Copy down the rows word for word, from the line with "Question: From a" to the line with "Question: Does point", including both of those lines.
· · · · · · ·
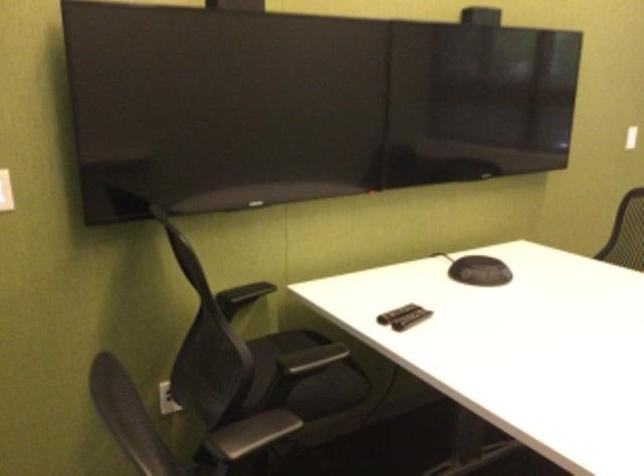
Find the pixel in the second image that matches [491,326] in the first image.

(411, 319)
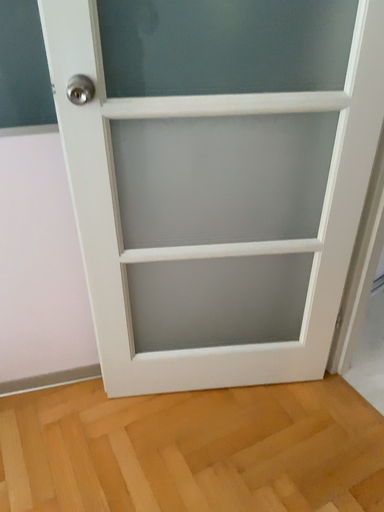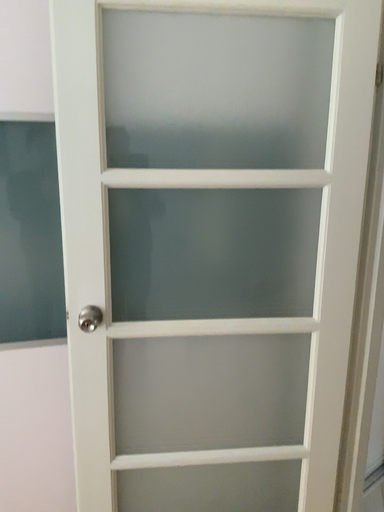
Question: Which way did the camera rotate in the video?

Choices:
 (A) rotated downward
 (B) rotated upward

Answer: (B)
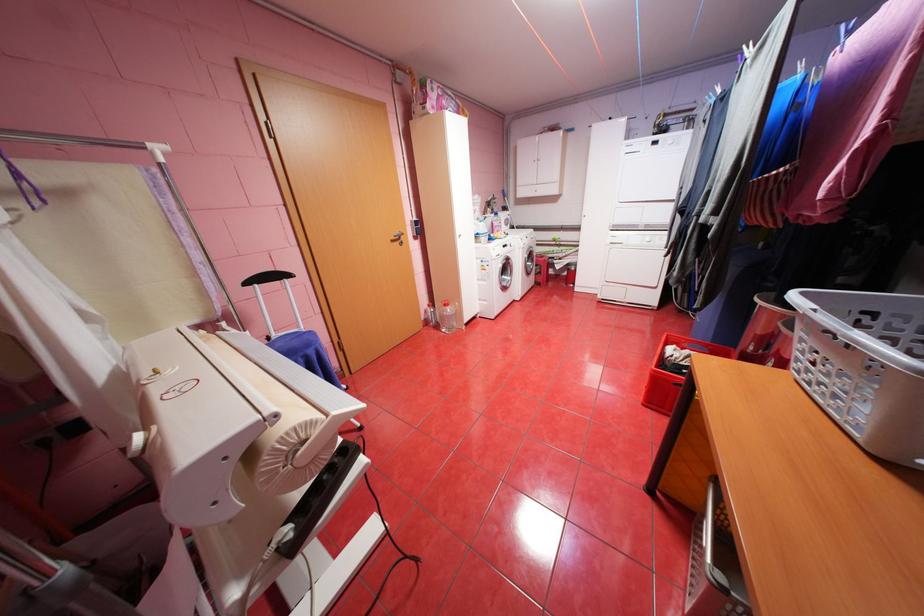
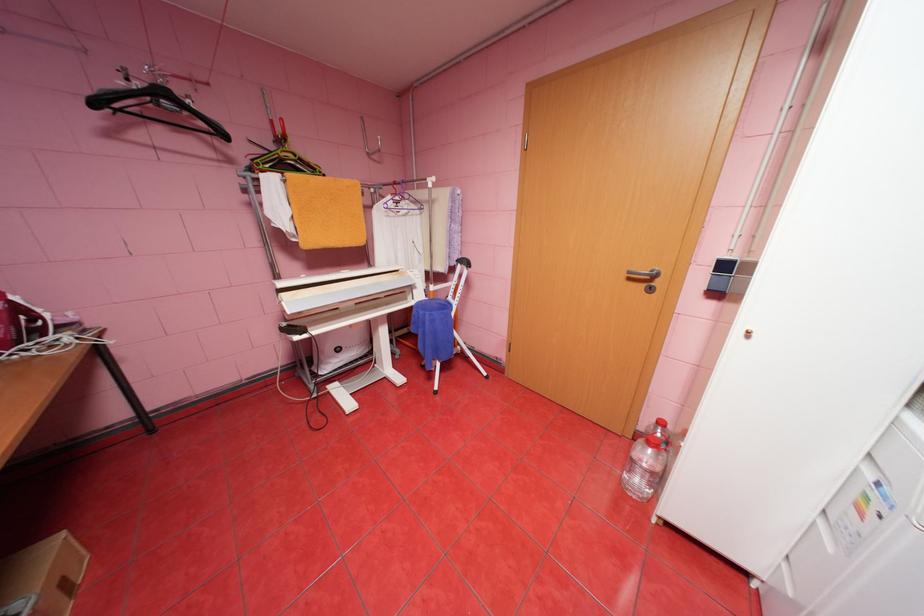
In the second image, find the point that corresponds to point 456,308 in the first image.

(659, 451)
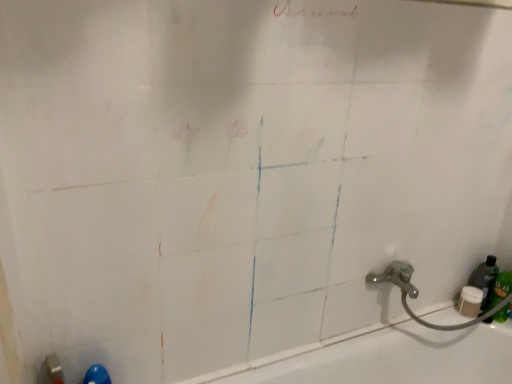
Question: Choose the correct answer: Is white glossy bathtub at lower right inside green matte bottle at lower right or outside it?

Choices:
 (A) outside
 (B) inside

Answer: (A)

Question: Visually, is white glossy bathtub at lower right positioned to the left or to the right of green matte bottle at lower right?

Choices:
 (A) left
 (B) right

Answer: (A)

Question: From a real-world perspective, is white glossy bathtub at lower right positioned above or below green matte bottle at lower right?

Choices:
 (A) above
 (B) below

Answer: (B)

Question: Is green matte bottle at lower right in front of or behind white glossy bathtub at lower right in the image?

Choices:
 (A) behind
 (B) front

Answer: (A)

Question: Is green matte bottle at lower right bigger or smaller than white glossy bathtub at lower right?

Choices:
 (A) small
 (B) big

Answer: (A)

Question: Does point (484, 284) appear closer or farther from the camera than point (289, 370)?

Choices:
 (A) closer
 (B) farther

Answer: (B)

Question: Choose the correct answer: Is green matte bottle at lower right inside white glossy bathtub at lower right or outside it?

Choices:
 (A) inside
 (B) outside

Answer: (B)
· · · · · · ·
## FINISHED EXERCISE
Question: From a real-world perspective, is white glossy bathtub at lower right positioned above or below green matte bottle at lower right?

Choices:
 (A) above
 (B) below

Answer: (B)

Question: Is green matte bottle at lower right in front of or behind white glossy bathtub at lower right in the image?

Choices:
 (A) behind
 (B) front

Answer: (A)

Question: Is green matte bottle at lower right bigger or smaller than white glossy bathtub at lower right?

Choices:
 (A) small
 (B) big

Answer: (A)

Question: Does point (484, 284) appear closer or farther from the camera than point (289, 370)?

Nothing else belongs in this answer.